**Work instruction:** The expected response is a copy of every line in the entries below that includes the word "blue".

Segment Start: Input data

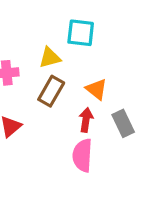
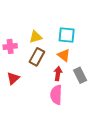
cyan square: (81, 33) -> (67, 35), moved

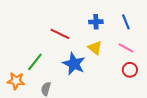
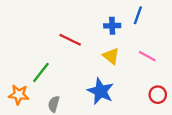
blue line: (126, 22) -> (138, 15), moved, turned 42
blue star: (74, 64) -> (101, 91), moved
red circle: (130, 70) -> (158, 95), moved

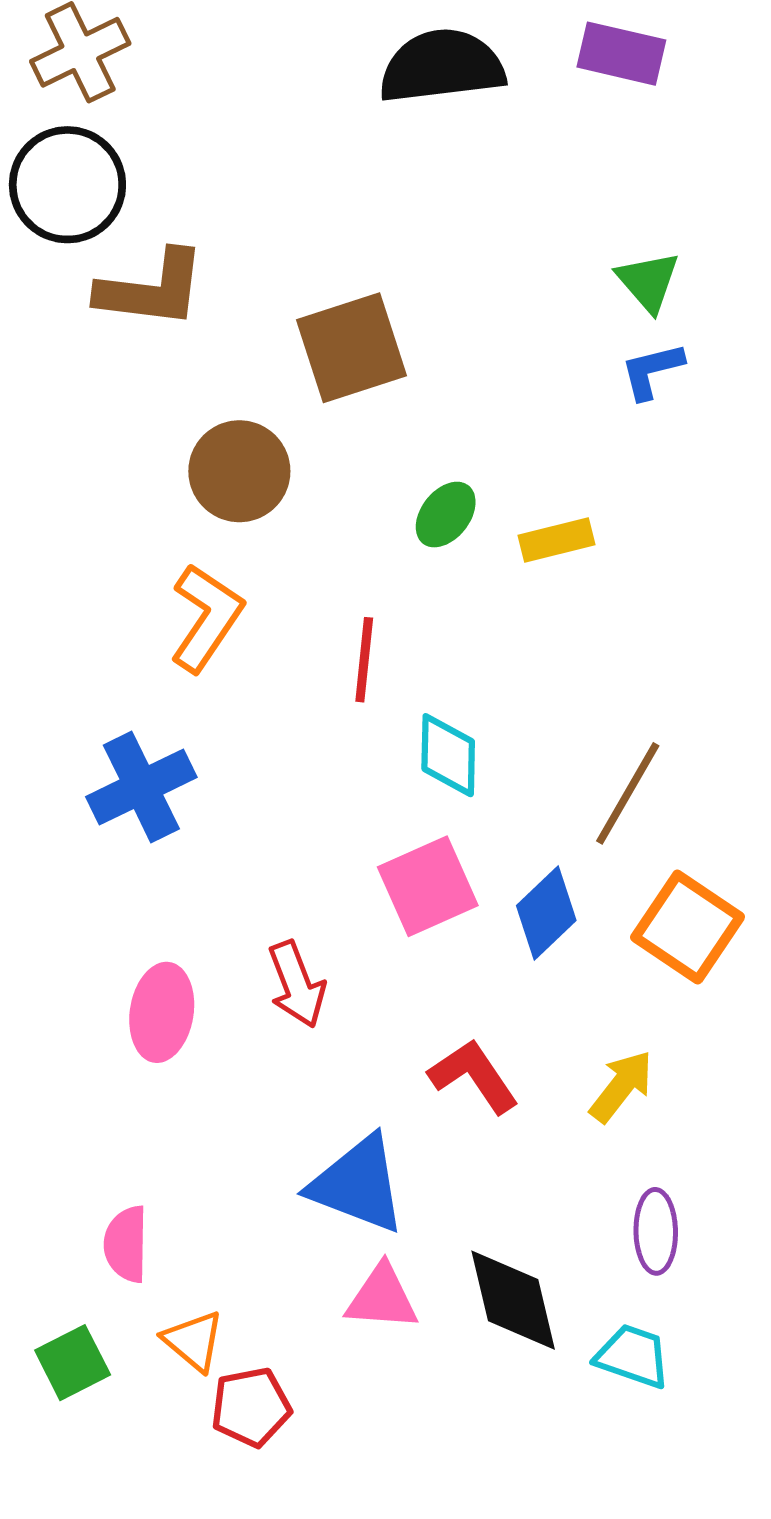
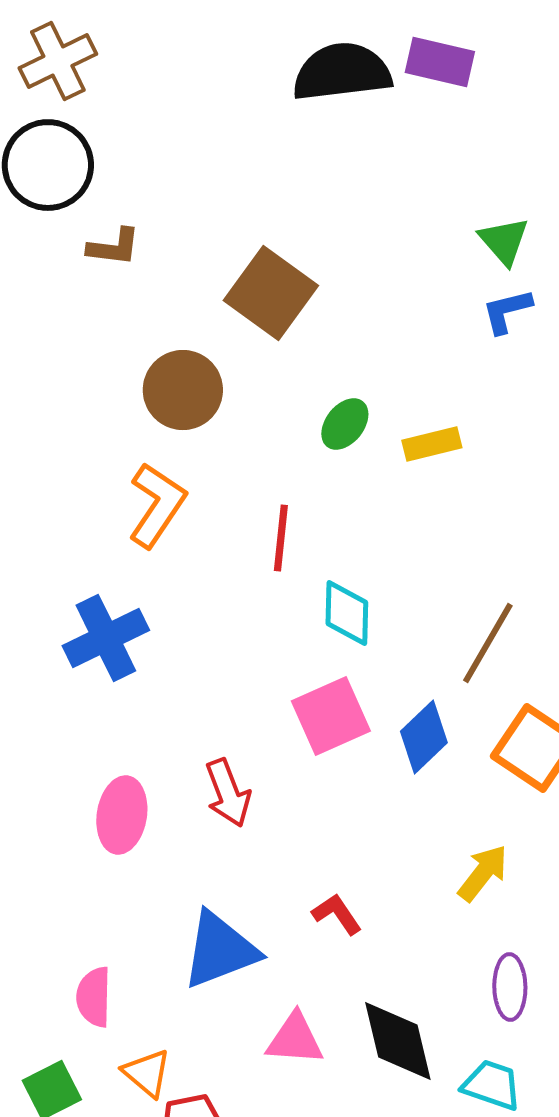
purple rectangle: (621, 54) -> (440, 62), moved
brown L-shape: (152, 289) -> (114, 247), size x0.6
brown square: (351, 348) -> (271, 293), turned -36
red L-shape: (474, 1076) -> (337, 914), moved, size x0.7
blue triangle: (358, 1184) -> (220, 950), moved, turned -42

Segment End: Input data

**Answer box:**
blue line: (126, 22) -> (138, 15), moved, turned 42
blue star: (74, 64) -> (101, 91), moved
blue triangle: (358, 1184) -> (220, 950), moved, turned -42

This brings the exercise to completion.